Entries shown START
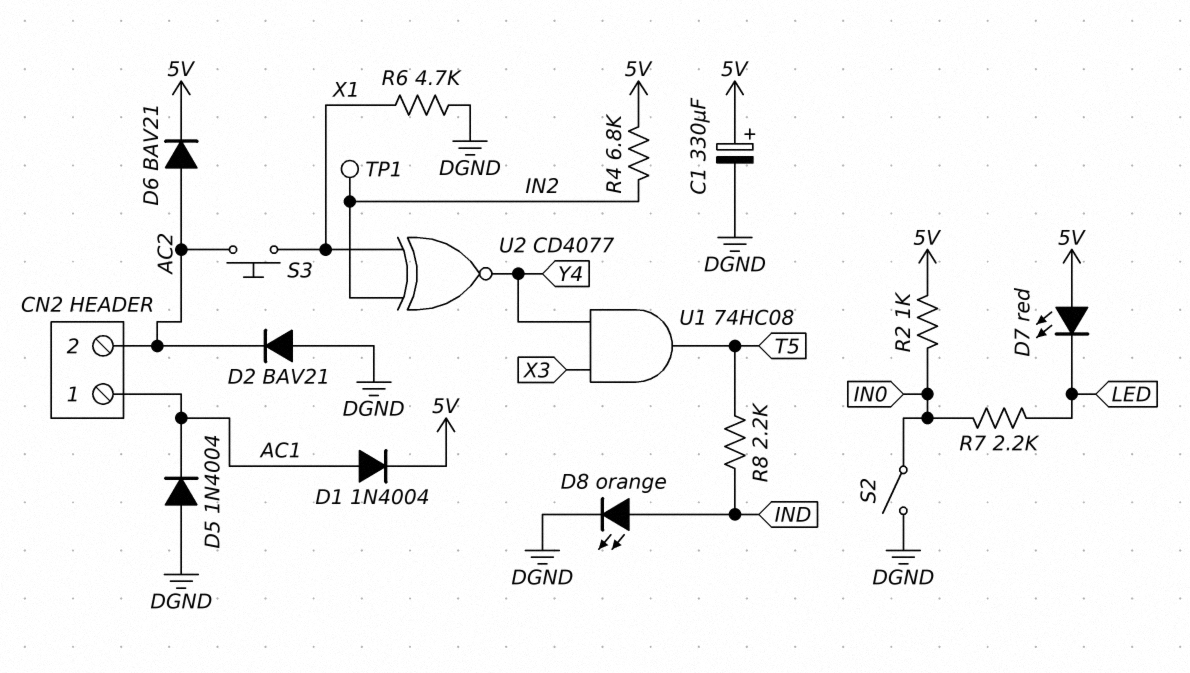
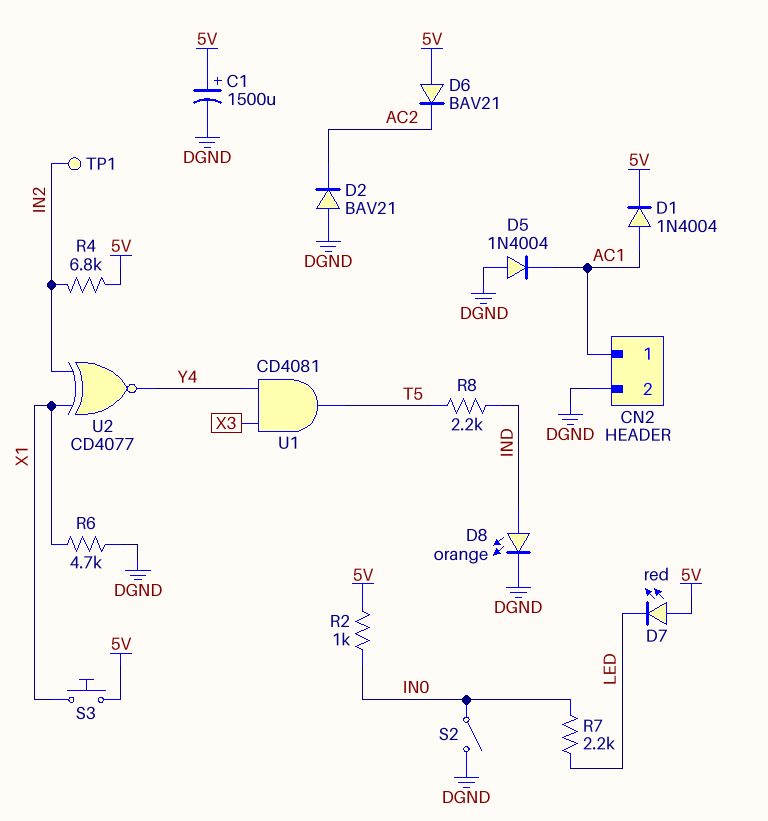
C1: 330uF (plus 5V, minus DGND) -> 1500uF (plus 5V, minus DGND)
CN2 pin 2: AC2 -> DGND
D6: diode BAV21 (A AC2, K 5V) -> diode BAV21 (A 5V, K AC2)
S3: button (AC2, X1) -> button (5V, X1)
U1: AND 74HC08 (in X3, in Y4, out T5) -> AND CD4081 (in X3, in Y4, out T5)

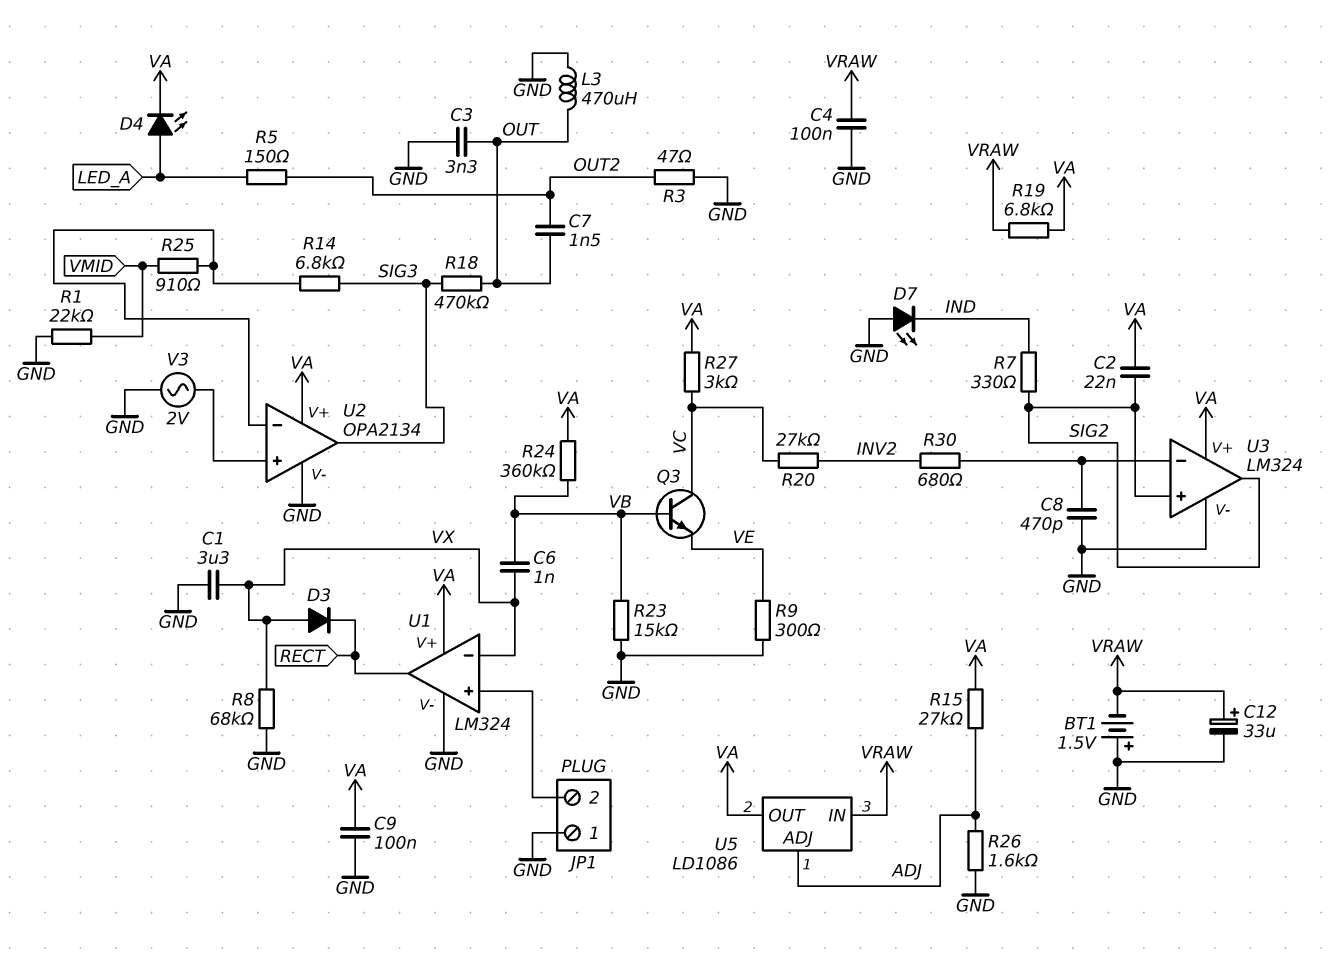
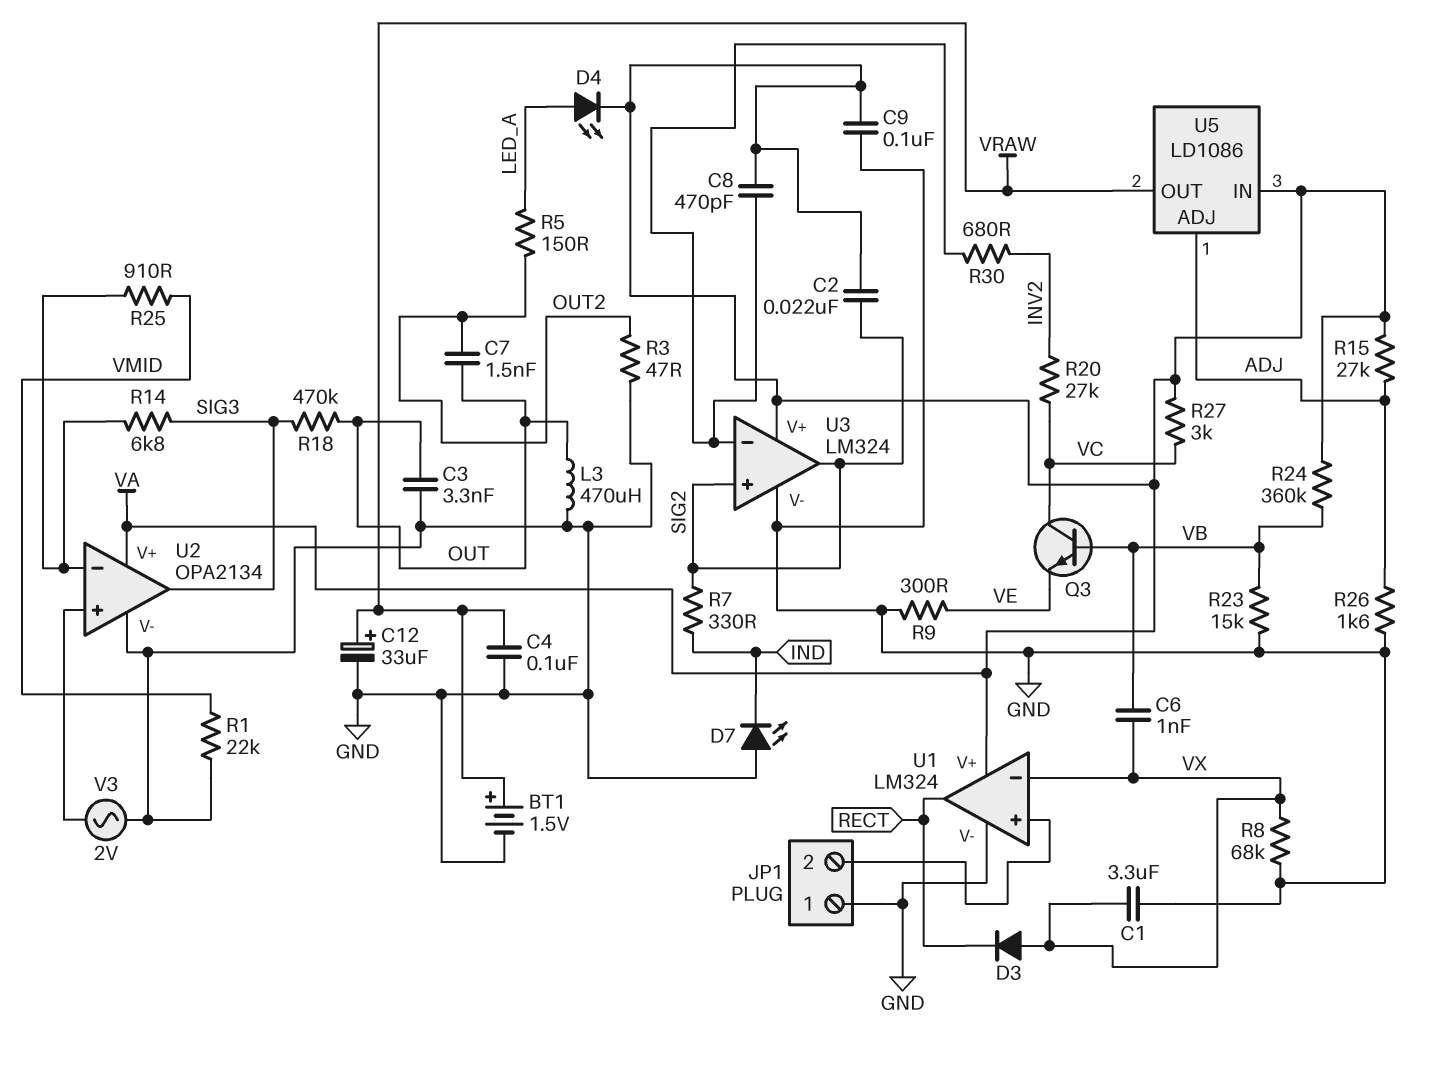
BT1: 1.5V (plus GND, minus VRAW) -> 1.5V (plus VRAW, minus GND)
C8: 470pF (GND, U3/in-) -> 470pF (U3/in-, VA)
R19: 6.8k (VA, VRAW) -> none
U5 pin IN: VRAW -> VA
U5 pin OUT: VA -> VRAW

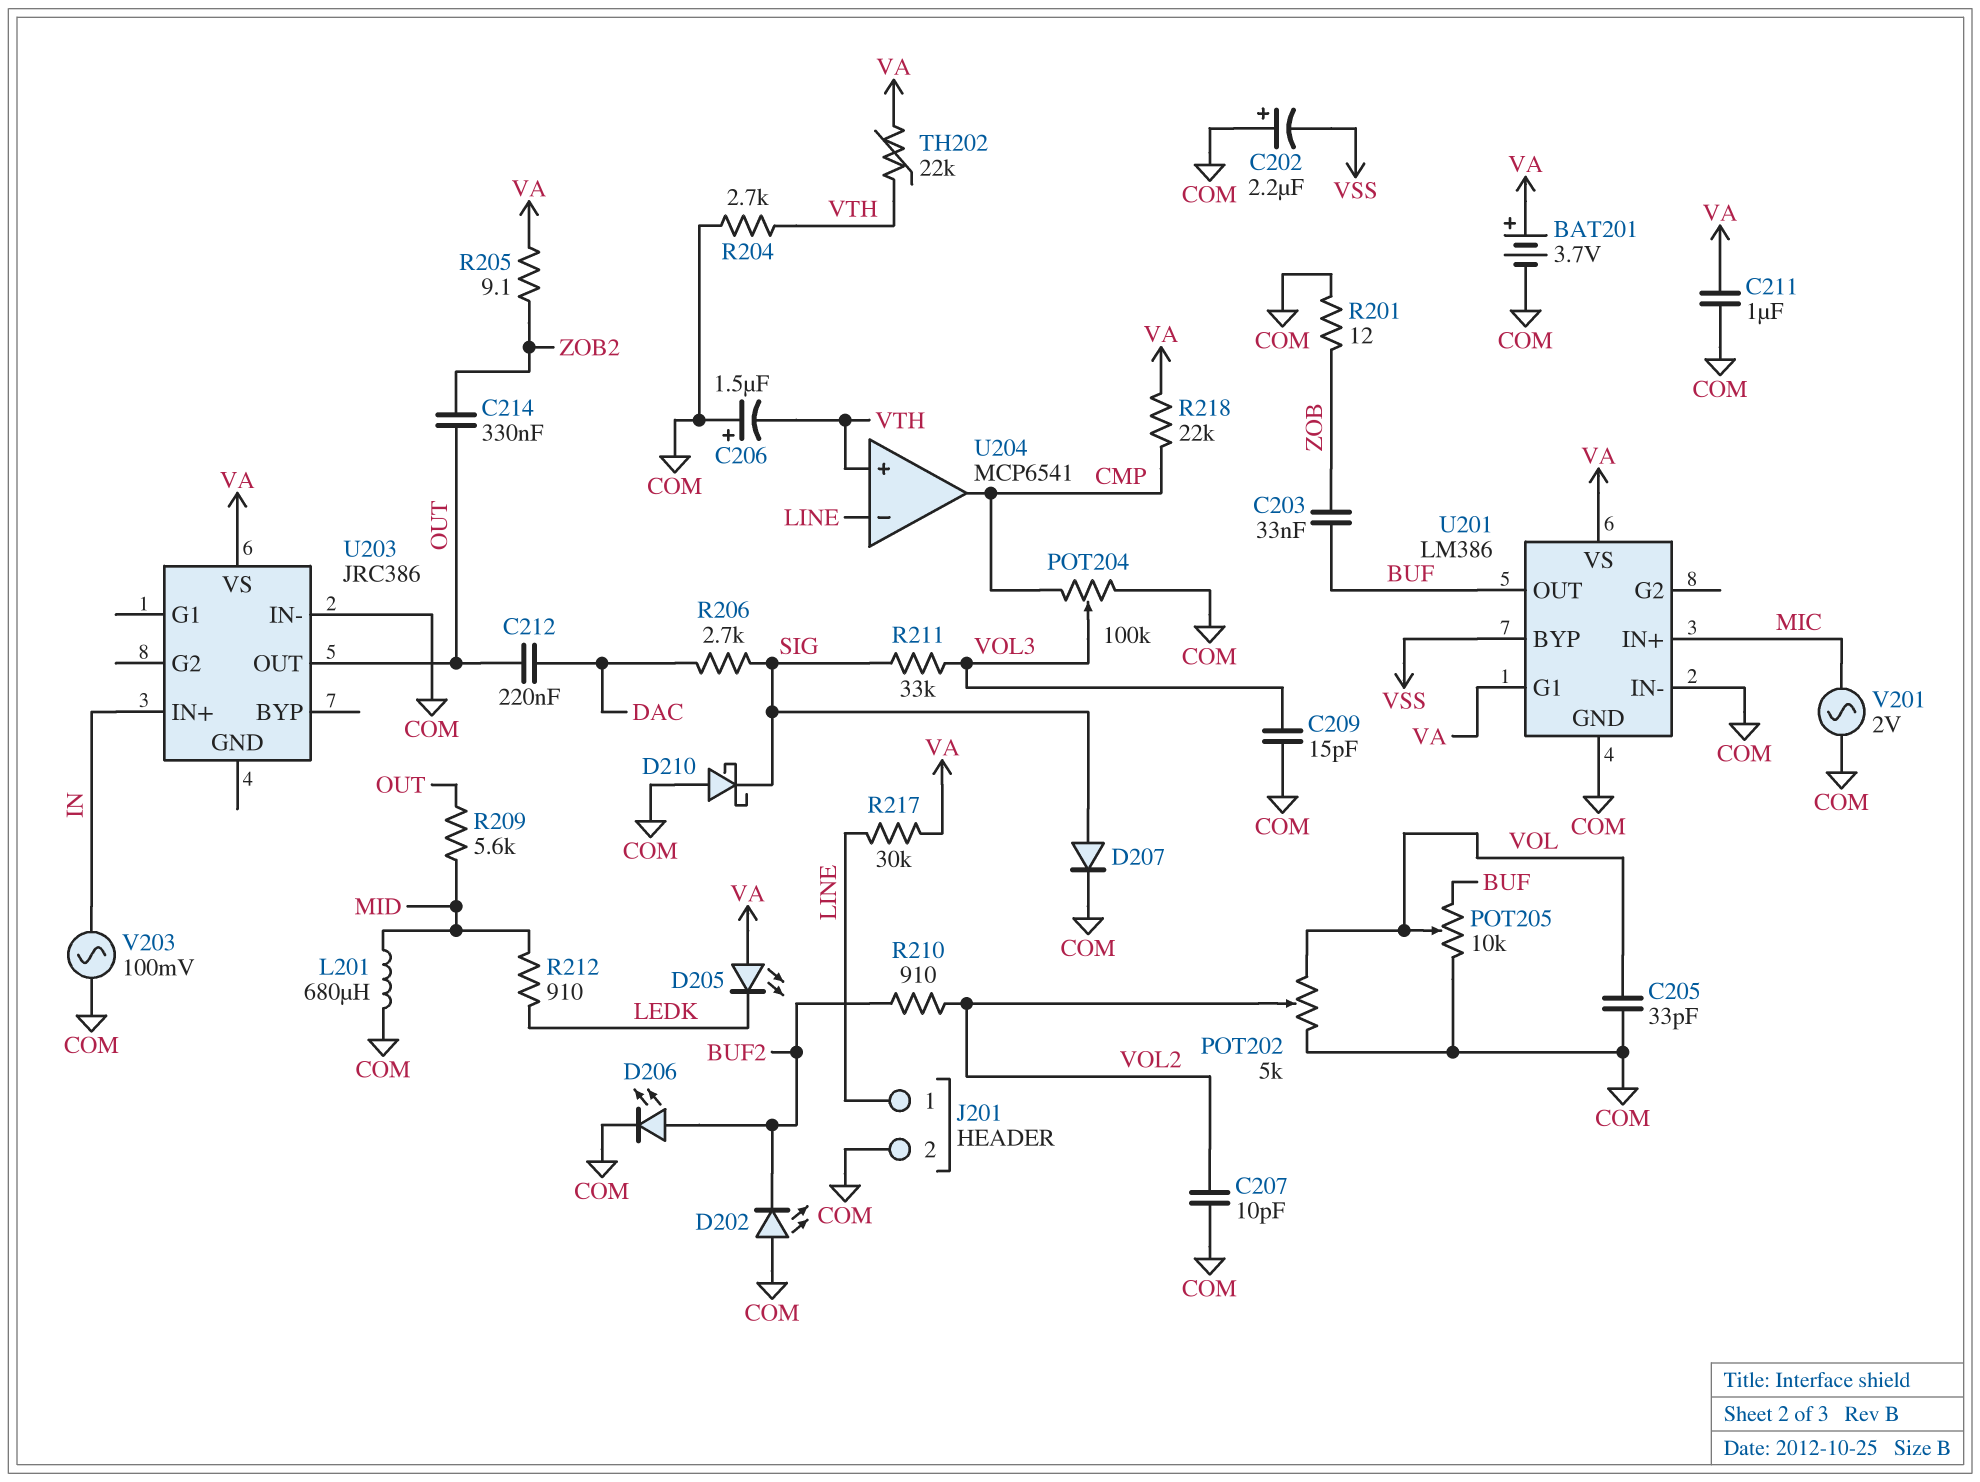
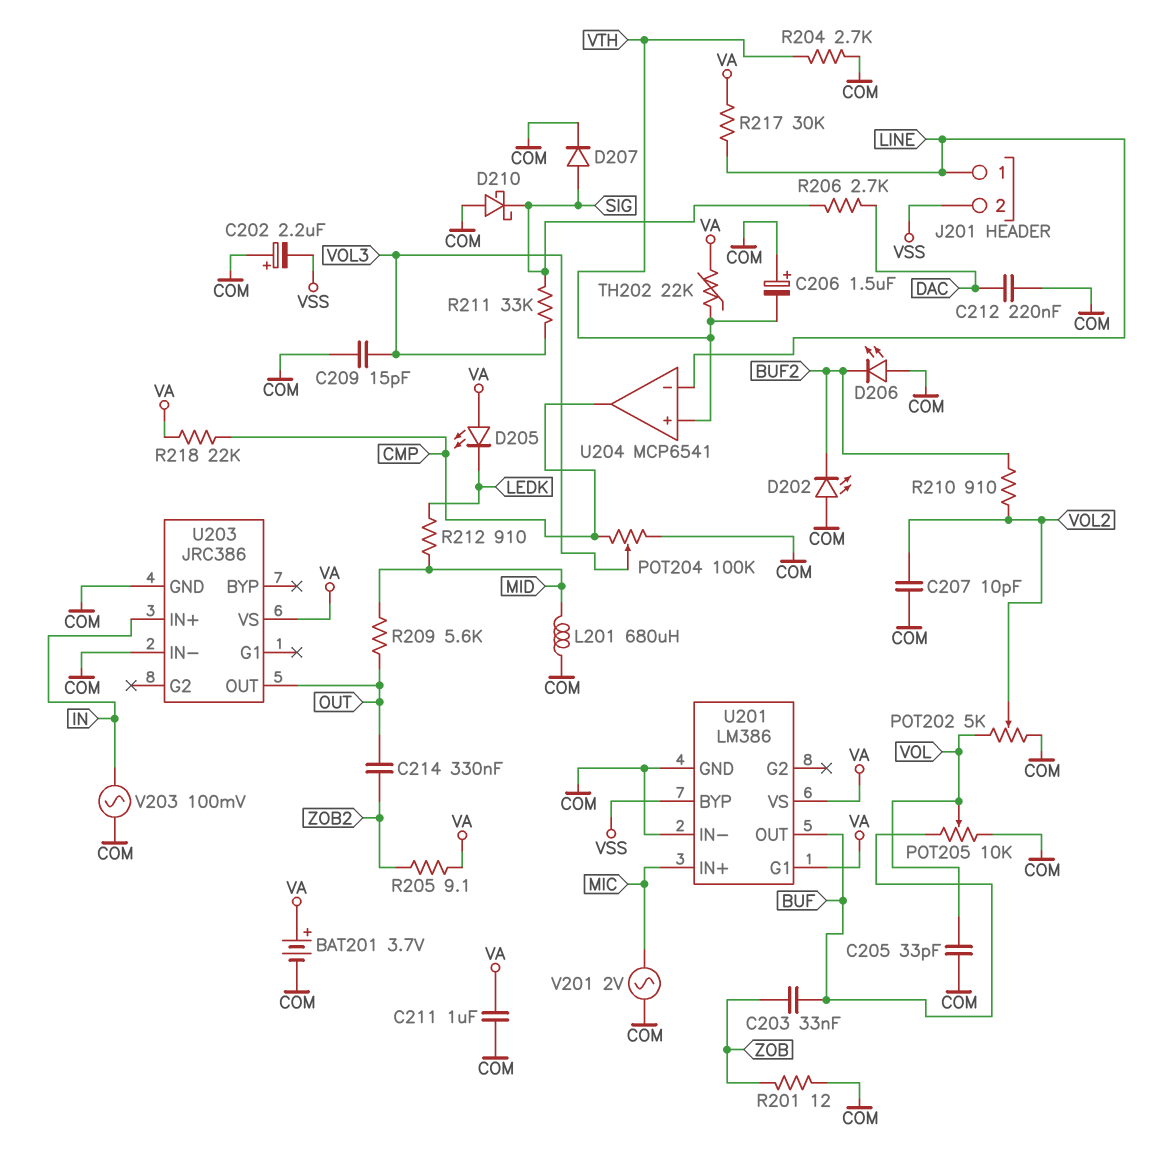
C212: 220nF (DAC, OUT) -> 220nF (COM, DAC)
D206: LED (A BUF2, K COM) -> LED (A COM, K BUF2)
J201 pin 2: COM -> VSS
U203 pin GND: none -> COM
Entries shown END
| Brief |
Of the records above, copy each line that includes "plus".

| Result below |
C1: 330uF (plus 5V, minus DGND) -> 1500uF (plus 5V, minus DGND)
BT1: 1.5V (plus GND, minus VRAW) -> 1.5V (plus VRAW, minus GND)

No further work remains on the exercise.